• **Work to complete**
Give every line from the entries that contains "RFID".

• **Structured diff data**
--------------------------------------------------

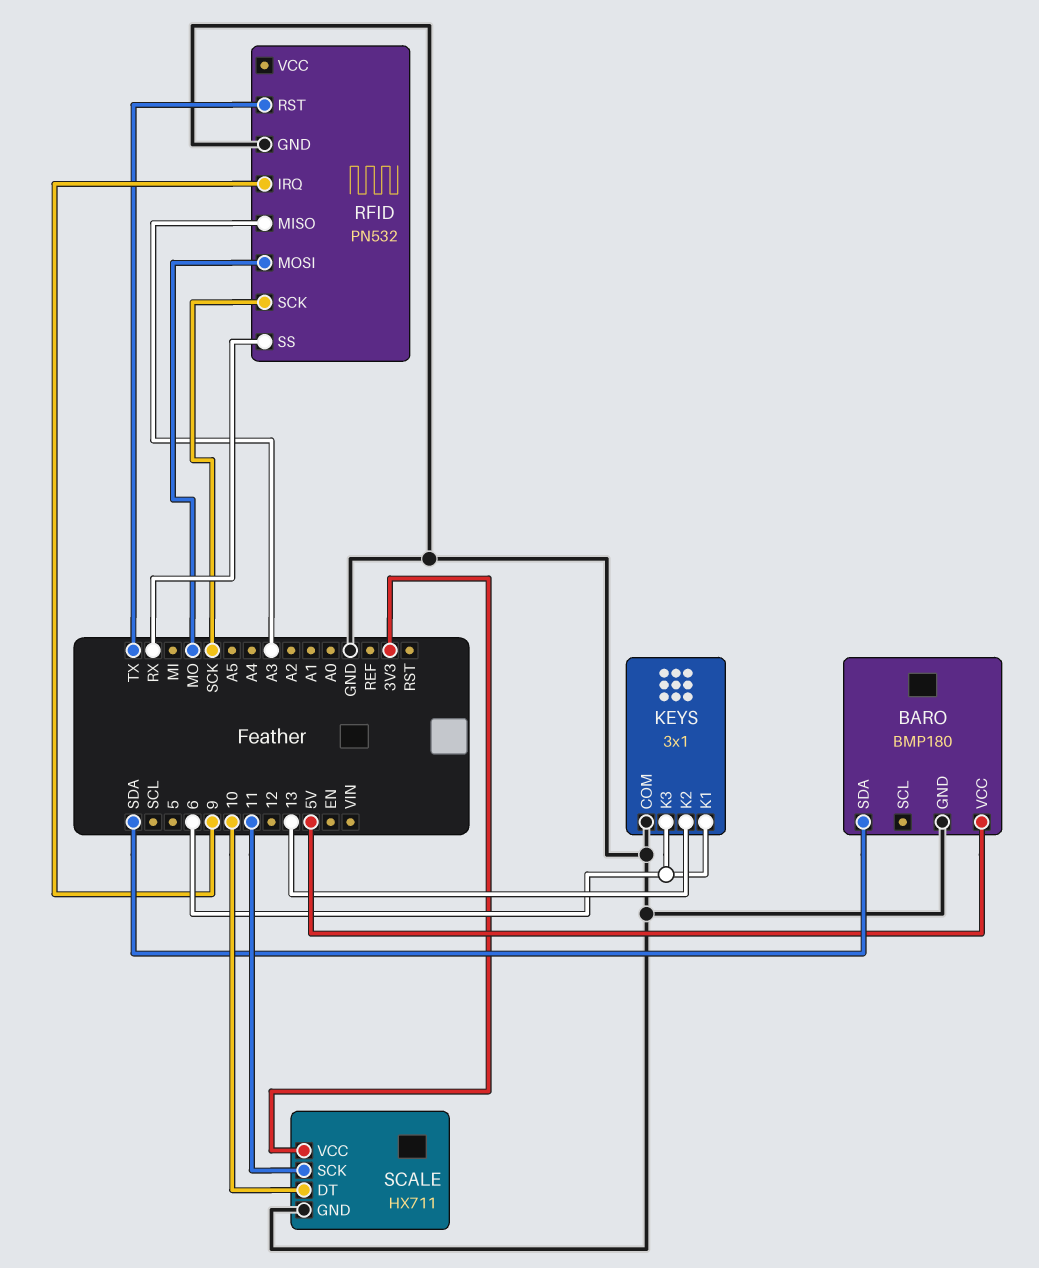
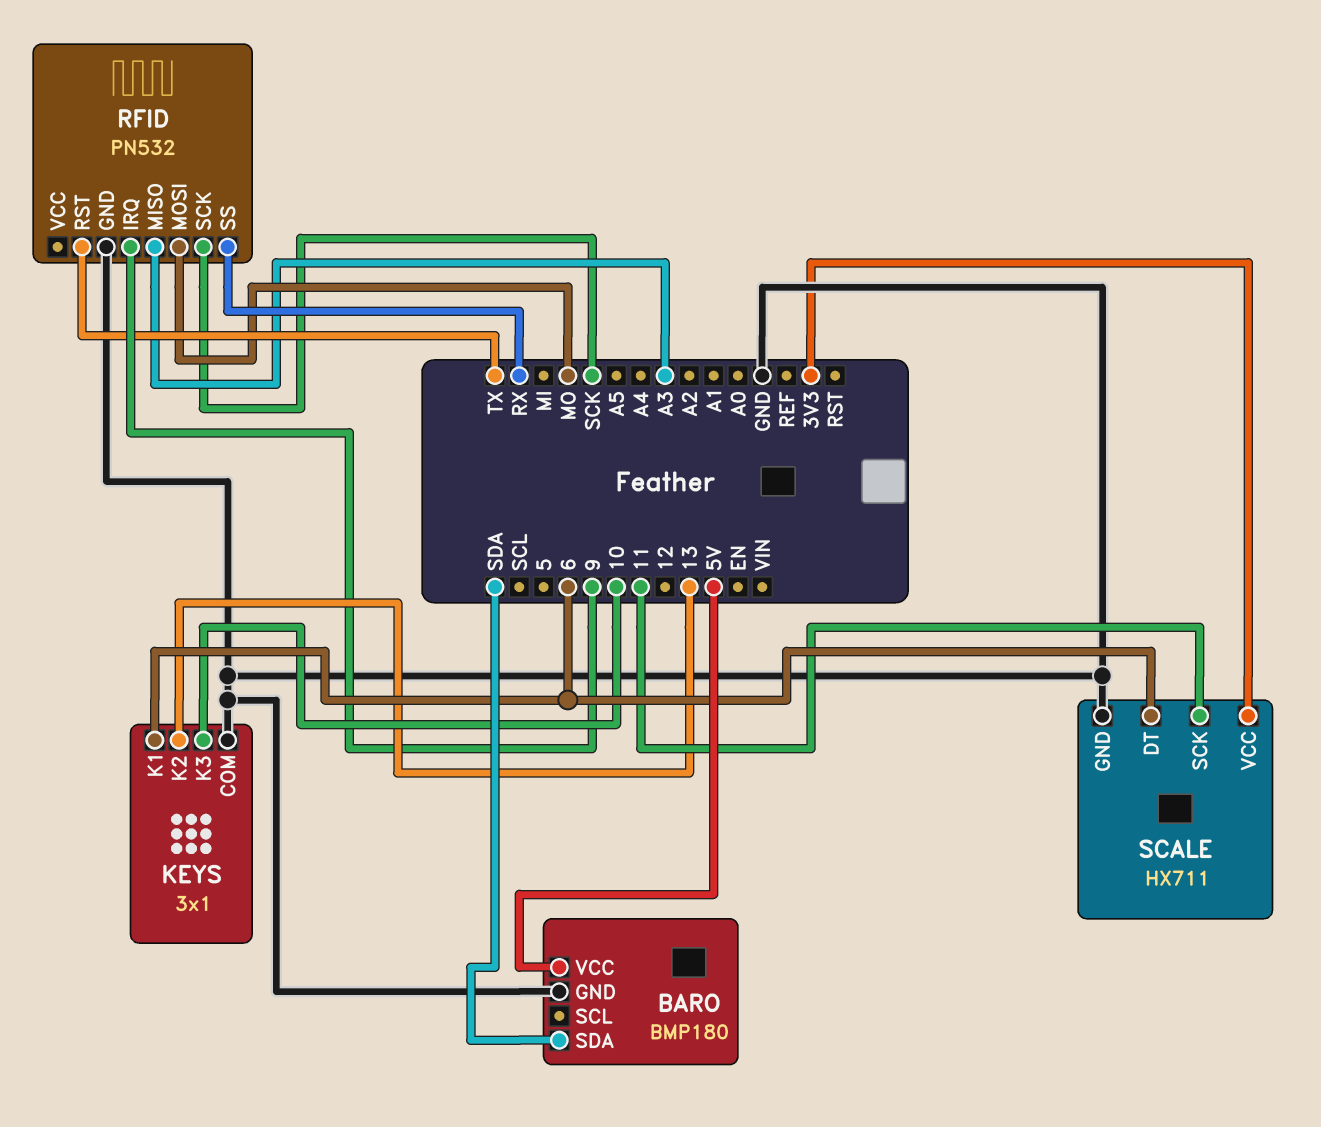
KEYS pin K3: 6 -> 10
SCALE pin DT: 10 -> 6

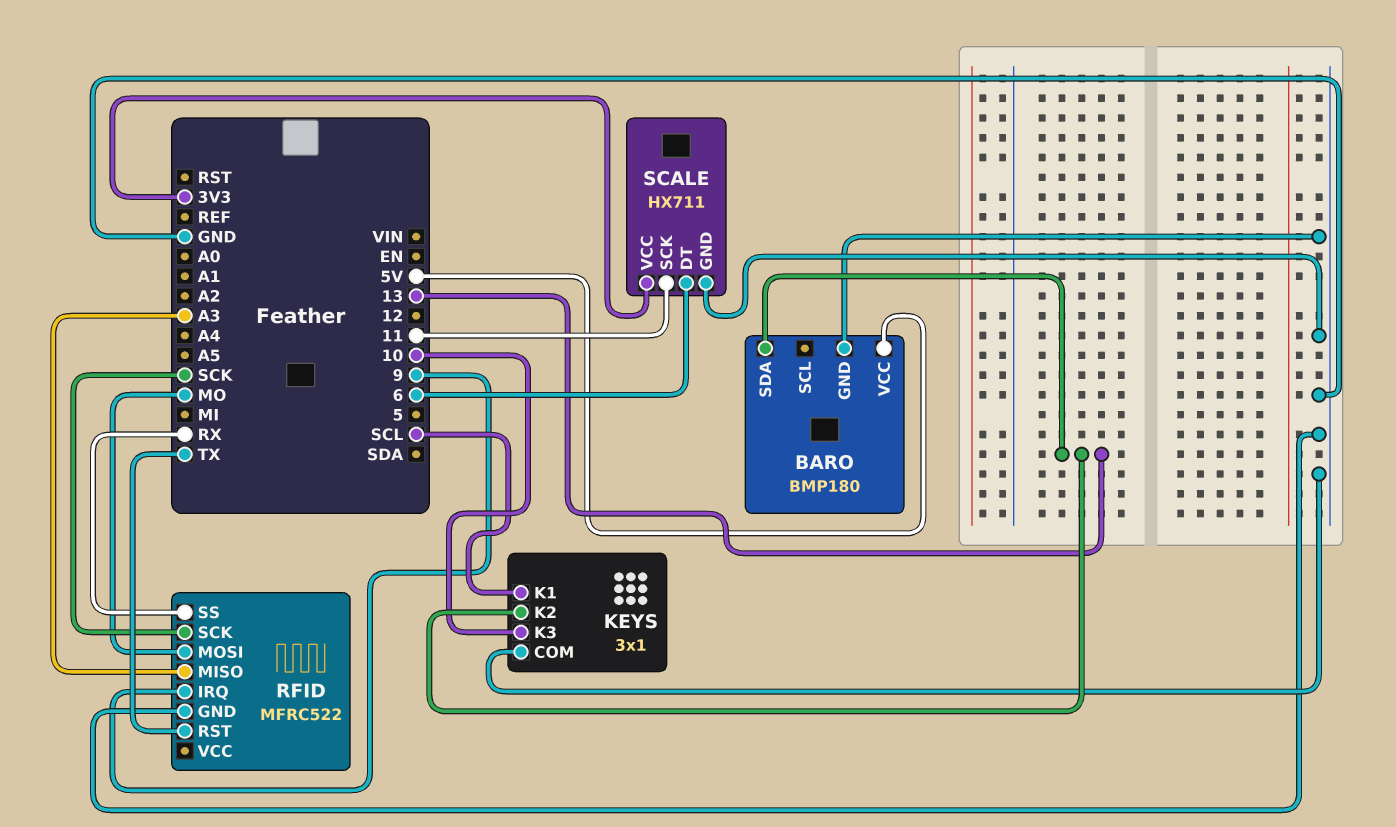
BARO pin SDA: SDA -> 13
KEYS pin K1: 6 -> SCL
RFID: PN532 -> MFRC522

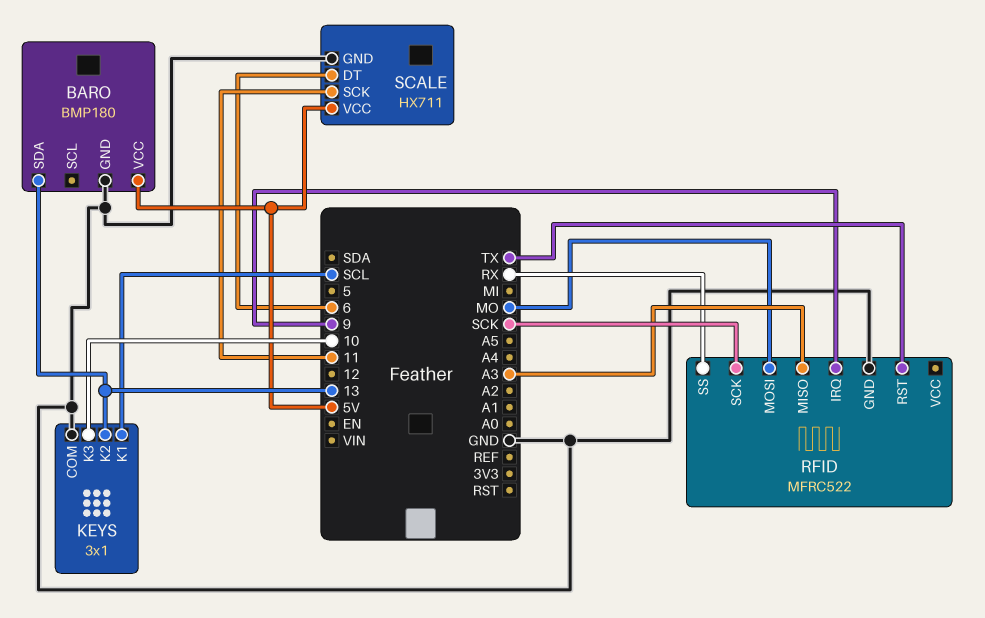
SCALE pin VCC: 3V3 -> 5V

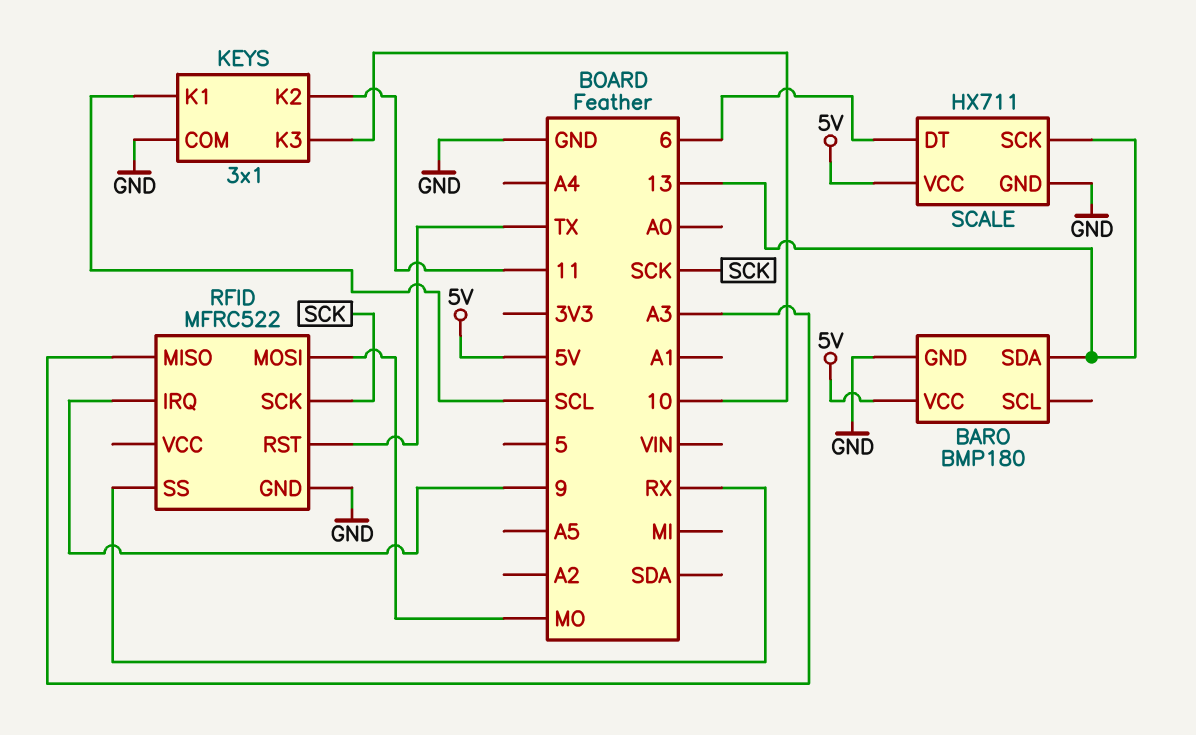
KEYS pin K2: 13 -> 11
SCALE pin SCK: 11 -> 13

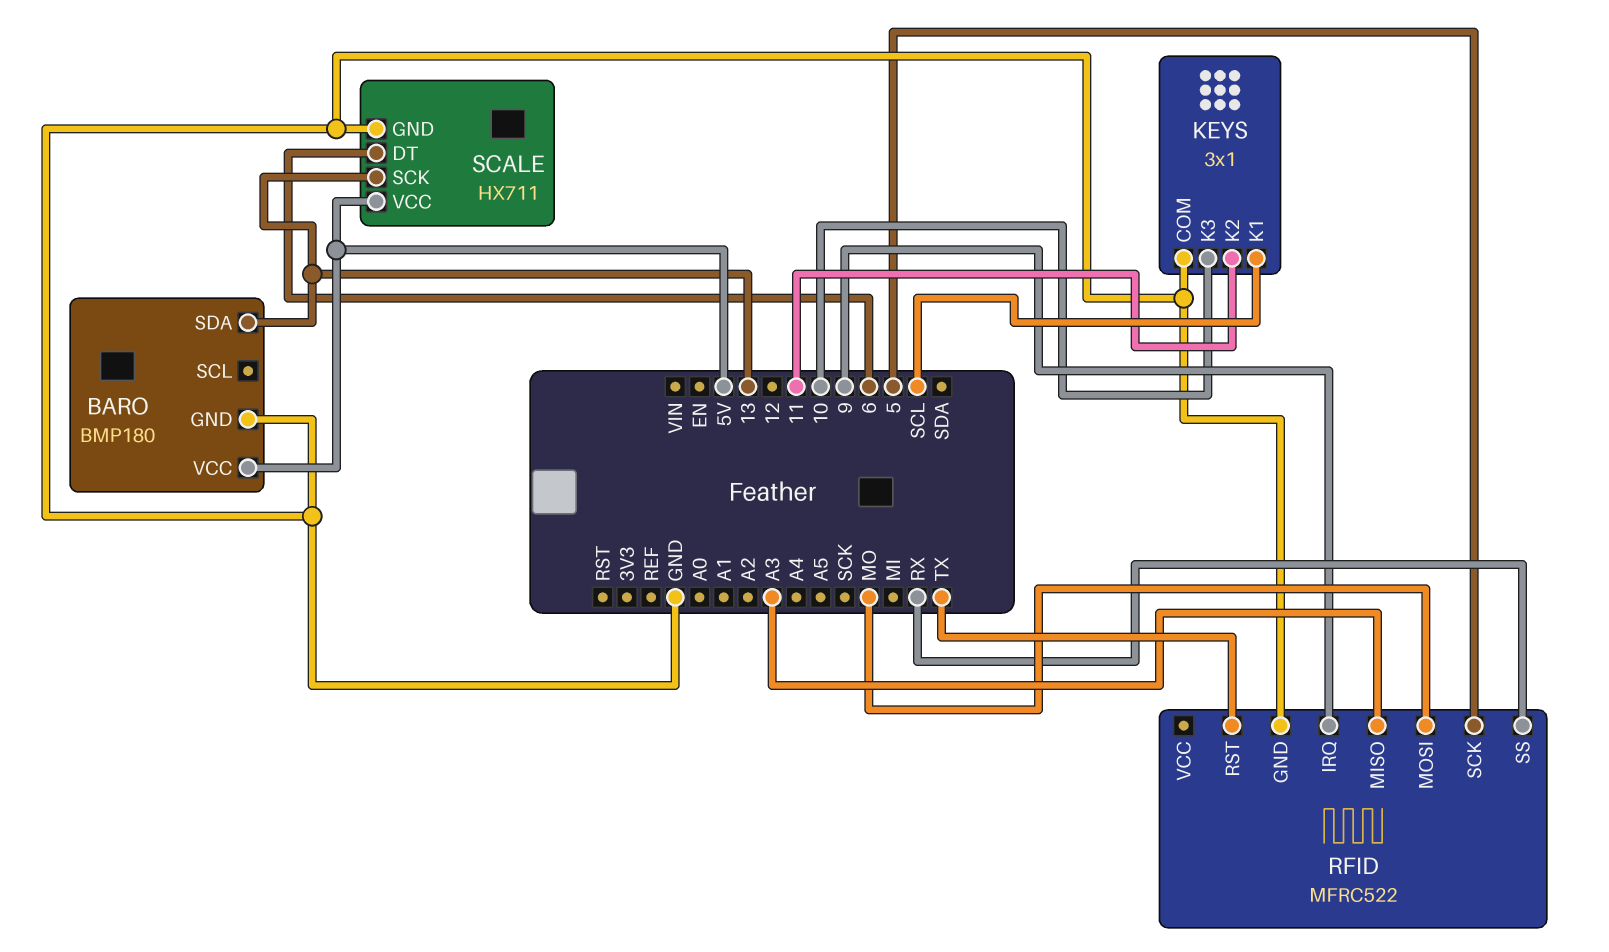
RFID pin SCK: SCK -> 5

--------------------------------------------------

• **Reply to the exercise**
RFID: PN532 -> MFRC522
RFID pin SCK: SCK -> 5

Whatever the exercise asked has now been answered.